Record set:
++++++++++++++++++++

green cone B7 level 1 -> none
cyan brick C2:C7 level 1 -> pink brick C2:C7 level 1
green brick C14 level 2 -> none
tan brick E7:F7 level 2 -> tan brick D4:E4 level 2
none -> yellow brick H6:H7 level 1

++++++++++++++++++++

What to work on: Every line of the data must be reproduced exactly.

Exercise answer:
green cone B7 level 1 -> none
cyan brick C2:C7 level 1 -> pink brick C2:C7 level 1
green brick C14 level 2 -> none
tan brick E7:F7 level 2 -> tan brick D4:E4 level 2
none -> yellow brick H6:H7 level 1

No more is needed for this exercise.